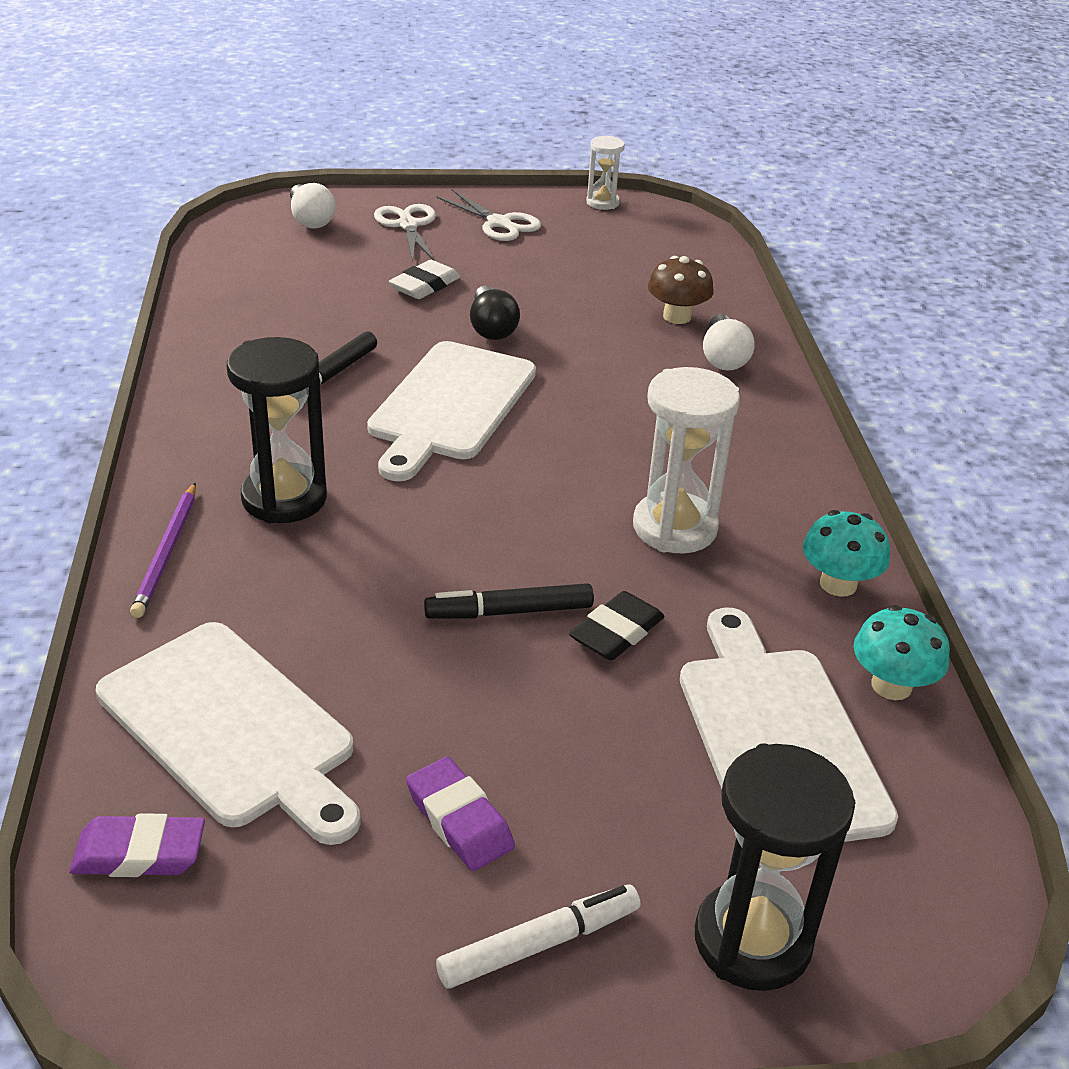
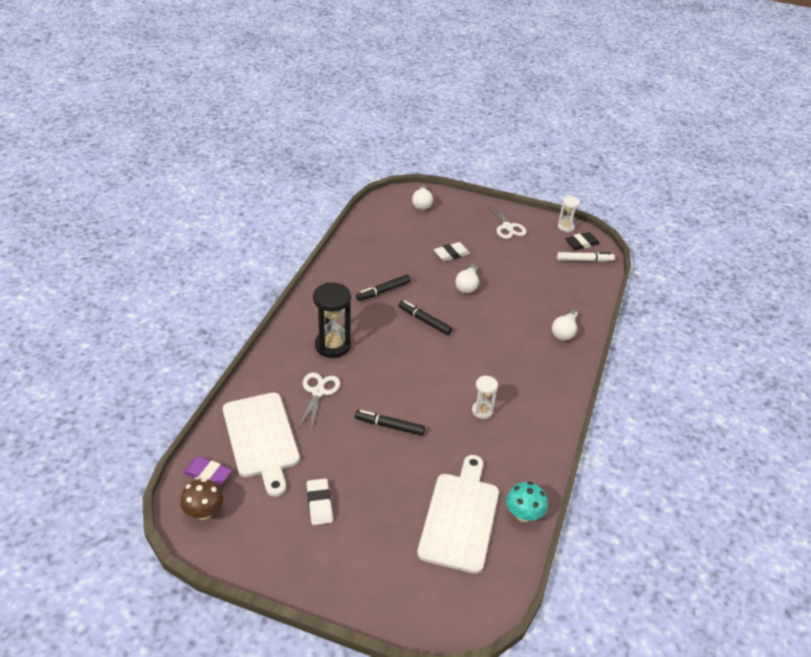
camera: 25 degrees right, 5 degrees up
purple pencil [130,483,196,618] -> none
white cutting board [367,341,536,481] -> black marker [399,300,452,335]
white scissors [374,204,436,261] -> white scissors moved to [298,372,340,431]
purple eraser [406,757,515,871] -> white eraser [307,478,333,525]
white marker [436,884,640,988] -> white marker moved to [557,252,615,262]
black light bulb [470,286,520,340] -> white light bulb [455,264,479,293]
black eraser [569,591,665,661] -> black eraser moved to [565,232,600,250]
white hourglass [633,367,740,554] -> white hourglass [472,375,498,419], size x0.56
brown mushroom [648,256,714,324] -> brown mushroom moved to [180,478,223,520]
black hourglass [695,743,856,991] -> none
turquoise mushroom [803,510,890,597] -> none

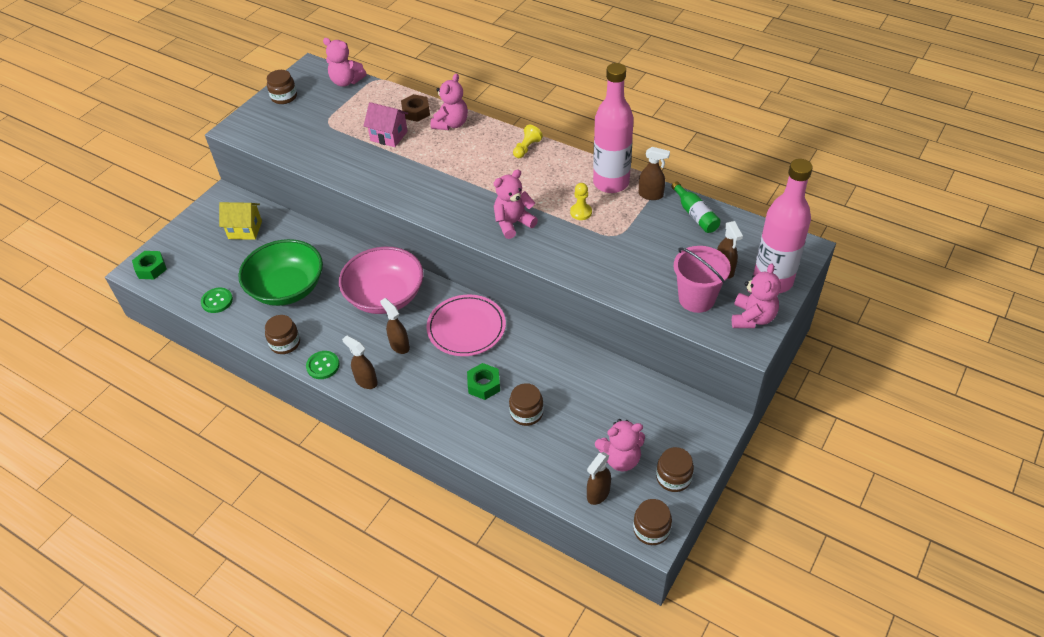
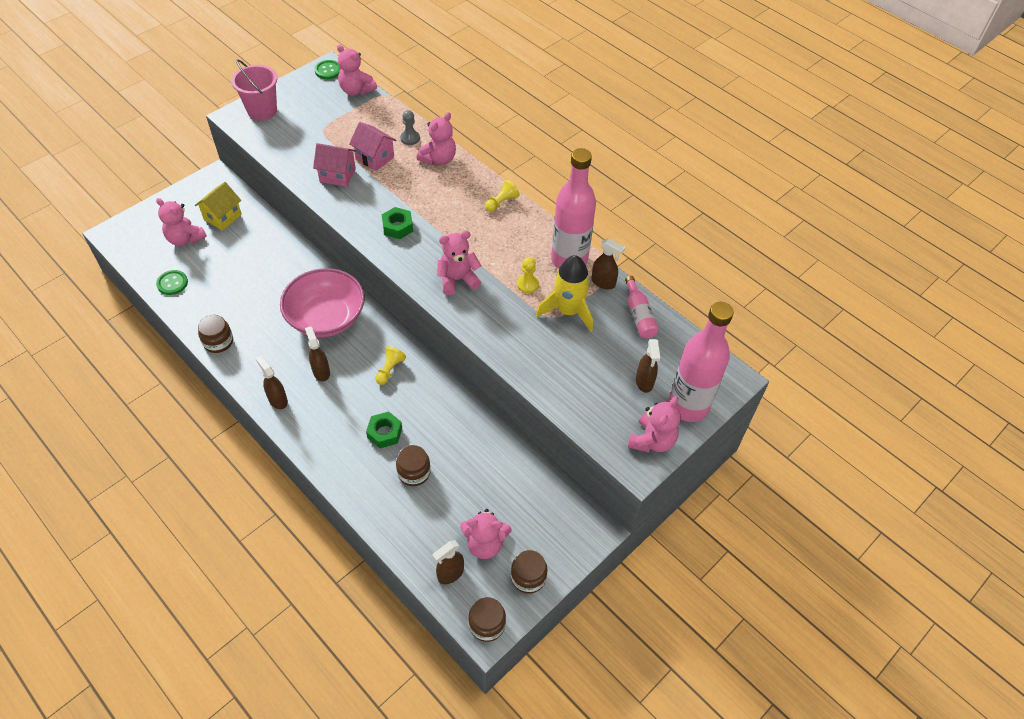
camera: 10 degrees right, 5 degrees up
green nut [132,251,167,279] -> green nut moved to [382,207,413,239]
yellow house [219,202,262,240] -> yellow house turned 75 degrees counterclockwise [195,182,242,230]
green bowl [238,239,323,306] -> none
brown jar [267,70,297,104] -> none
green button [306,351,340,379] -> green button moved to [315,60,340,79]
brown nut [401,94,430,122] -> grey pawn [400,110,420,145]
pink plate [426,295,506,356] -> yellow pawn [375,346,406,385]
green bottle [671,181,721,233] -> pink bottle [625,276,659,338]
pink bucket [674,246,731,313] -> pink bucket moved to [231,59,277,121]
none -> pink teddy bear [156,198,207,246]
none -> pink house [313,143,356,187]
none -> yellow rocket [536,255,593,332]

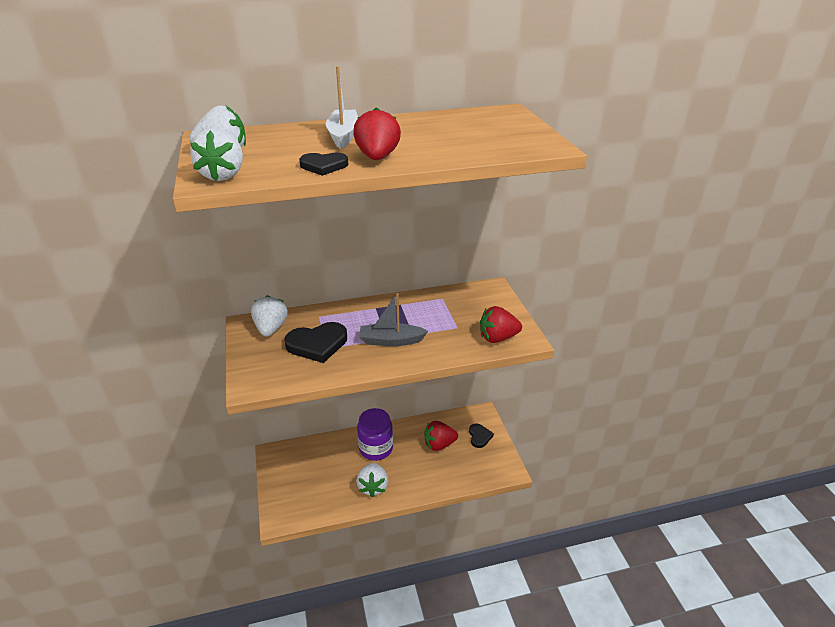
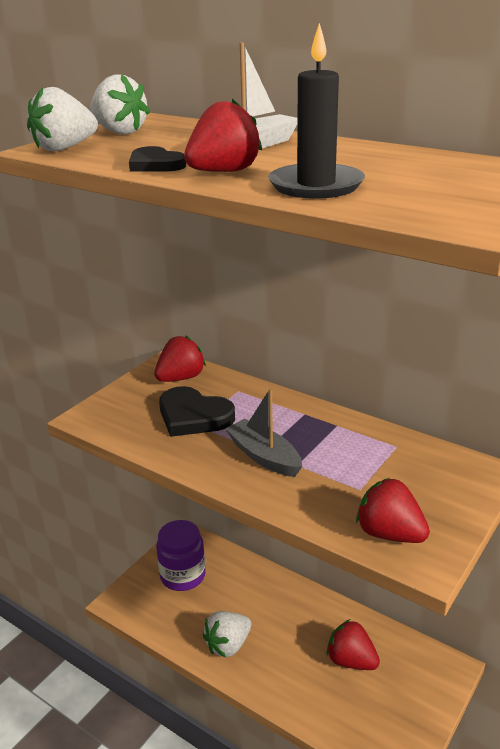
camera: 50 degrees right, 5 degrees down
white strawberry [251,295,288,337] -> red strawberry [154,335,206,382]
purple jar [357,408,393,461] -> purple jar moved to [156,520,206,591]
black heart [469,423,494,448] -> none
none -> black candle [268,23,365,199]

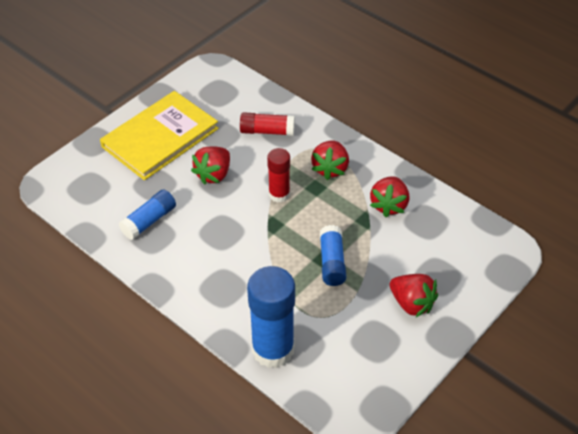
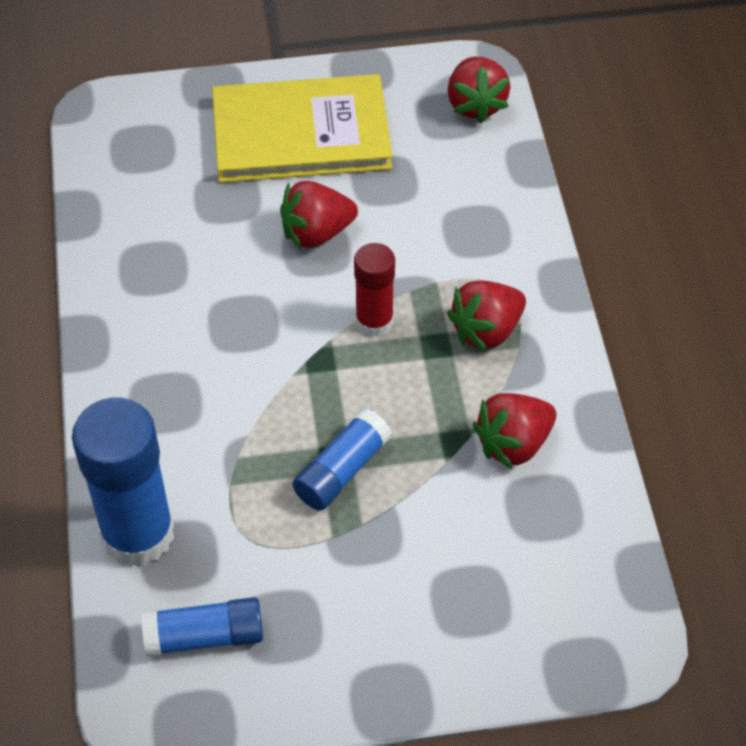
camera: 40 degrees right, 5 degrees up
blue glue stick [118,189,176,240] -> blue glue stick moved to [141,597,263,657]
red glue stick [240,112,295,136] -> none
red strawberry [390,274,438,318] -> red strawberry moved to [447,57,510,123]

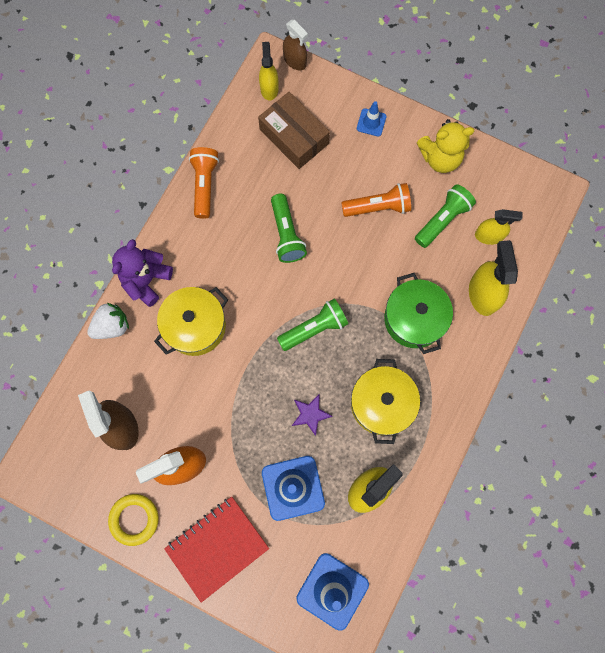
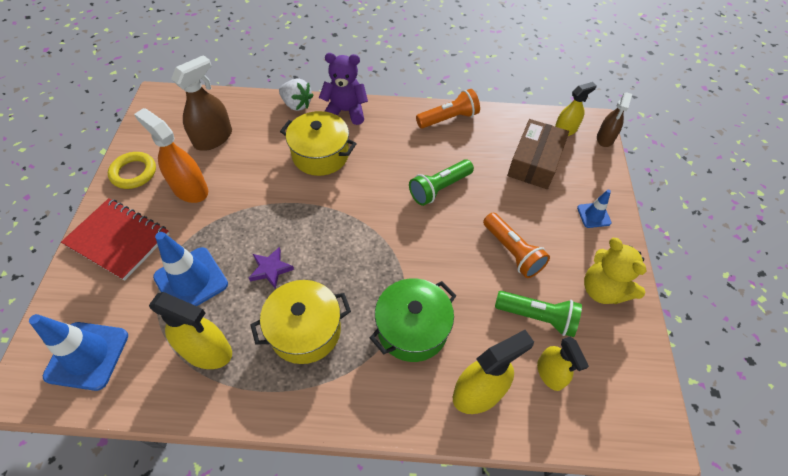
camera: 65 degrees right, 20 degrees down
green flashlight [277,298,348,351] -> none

» **Work instructions**
Reproduce nothing but the lines from the line containing "green button [306,351,340,379]" through the last line of the data above, exactly as written and without pictures.

» **Written answer**
green button [306,351,340,379] -> green button moved to [315,60,340,79]
brown nut [401,94,430,122] -> grey pawn [400,110,420,145]
pink plate [426,295,506,356] -> yellow pawn [375,346,406,385]
green bottle [671,181,721,233] -> pink bottle [625,276,659,338]
pink bucket [674,246,731,313] -> pink bucket moved to [231,59,277,121]
none -> pink teddy bear [156,198,207,246]
none -> pink house [313,143,356,187]
none -> yellow rocket [536,255,593,332]

camera: 50 degrees right, 5 degrees down
white strawberry [251,295,288,337] -> red strawberry [154,335,206,382]
purple jar [357,408,393,461] -> purple jar moved to [156,520,206,591]
black heart [469,423,494,448] -> none
none -> black candle [268,23,365,199]

camera: 40 degrees right, 5 degrees up
blue glue stick [118,189,176,240] -> blue glue stick moved to [141,597,263,657]
red glue stick [240,112,295,136] -> none
red strawberry [390,274,438,318] -> red strawberry moved to [447,57,510,123]

camera: 65 degrees right, 20 degrees down
green flashlight [277,298,348,351] -> none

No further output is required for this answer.